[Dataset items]

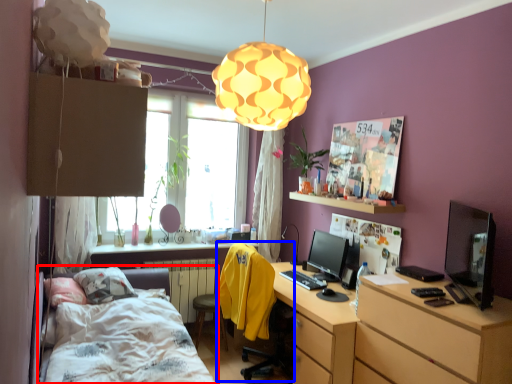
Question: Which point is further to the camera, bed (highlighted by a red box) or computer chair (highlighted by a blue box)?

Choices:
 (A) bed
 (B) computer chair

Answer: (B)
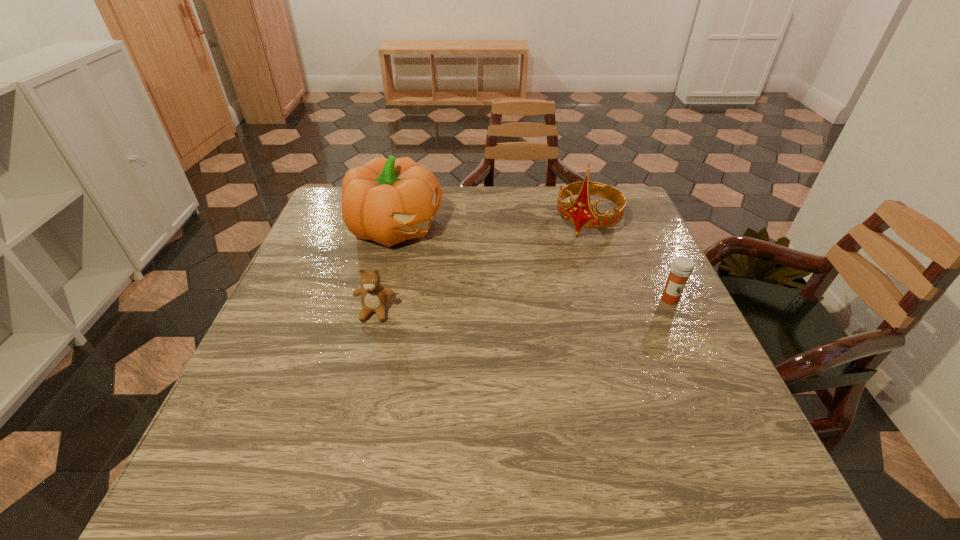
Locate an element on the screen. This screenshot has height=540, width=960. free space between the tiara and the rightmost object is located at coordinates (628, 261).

WHAT THE EXERCISE ASKS → Extract the lines of the listing above, starting at the line that contains "Answer: (B)" and continuing through the last line of the listing. Copy them word for word, but leave out the picture.

RESULT OF THE EXERCISE →
Answer: (B)
Locate an element on the screen. This screenshot has height=540, width=960. free space between the tiara and the rightmost object is located at coordinates (628, 261).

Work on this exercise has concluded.